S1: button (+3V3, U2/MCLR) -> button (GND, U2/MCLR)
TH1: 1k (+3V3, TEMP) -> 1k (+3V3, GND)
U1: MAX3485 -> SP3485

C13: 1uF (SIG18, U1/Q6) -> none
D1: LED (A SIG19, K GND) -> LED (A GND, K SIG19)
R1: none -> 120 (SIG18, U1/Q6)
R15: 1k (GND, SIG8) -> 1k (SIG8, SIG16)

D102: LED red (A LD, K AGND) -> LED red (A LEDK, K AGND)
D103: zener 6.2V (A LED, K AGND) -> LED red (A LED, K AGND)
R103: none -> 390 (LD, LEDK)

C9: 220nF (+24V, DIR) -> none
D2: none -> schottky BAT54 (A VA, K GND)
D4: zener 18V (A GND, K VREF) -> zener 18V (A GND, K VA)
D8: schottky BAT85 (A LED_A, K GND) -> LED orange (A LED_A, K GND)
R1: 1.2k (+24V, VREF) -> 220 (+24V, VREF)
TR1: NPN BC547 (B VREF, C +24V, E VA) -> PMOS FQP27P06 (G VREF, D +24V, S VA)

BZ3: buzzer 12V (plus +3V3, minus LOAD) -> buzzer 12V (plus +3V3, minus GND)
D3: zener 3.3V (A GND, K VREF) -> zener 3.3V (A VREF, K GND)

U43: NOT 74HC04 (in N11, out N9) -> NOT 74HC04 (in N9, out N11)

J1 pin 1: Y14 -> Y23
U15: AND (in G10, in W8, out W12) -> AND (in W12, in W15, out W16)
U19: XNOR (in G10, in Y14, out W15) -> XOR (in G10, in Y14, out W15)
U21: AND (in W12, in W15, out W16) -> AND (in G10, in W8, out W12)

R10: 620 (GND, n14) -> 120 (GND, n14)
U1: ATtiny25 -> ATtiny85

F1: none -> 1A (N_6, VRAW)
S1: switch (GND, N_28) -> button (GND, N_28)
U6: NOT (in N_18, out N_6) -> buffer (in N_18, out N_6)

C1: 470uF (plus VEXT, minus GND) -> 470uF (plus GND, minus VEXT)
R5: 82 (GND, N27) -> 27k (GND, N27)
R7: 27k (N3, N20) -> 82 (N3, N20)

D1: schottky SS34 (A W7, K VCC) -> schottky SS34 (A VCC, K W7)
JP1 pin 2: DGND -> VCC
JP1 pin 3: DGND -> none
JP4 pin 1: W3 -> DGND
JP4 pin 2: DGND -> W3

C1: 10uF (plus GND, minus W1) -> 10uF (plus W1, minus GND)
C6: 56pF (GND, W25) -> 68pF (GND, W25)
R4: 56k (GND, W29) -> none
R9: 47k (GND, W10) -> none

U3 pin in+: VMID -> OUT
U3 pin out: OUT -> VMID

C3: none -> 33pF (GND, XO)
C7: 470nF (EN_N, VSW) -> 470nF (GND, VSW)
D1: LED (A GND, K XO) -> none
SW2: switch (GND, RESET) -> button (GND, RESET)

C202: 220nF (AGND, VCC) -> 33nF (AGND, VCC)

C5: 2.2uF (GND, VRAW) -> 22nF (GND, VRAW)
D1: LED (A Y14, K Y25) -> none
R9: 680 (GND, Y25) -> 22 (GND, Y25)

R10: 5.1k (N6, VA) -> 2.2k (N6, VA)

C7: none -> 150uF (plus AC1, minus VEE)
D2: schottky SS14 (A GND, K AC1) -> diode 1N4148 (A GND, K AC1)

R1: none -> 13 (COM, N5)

┄┄┄┄┄┄

Exercise objective:
Gather from the records above every line containing the string "schottky".

Task solution:
D2: none -> schottky BAT54 (A VA, K GND)
D8: schottky BAT85 (A LED_A, K GND) -> LED orange (A LED_A, K GND)
D1: schottky SS34 (A W7, K VCC) -> schottky SS34 (A VCC, K W7)
D2: schottky SS14 (A GND, K AC1) -> diode 1N4148 (A GND, K AC1)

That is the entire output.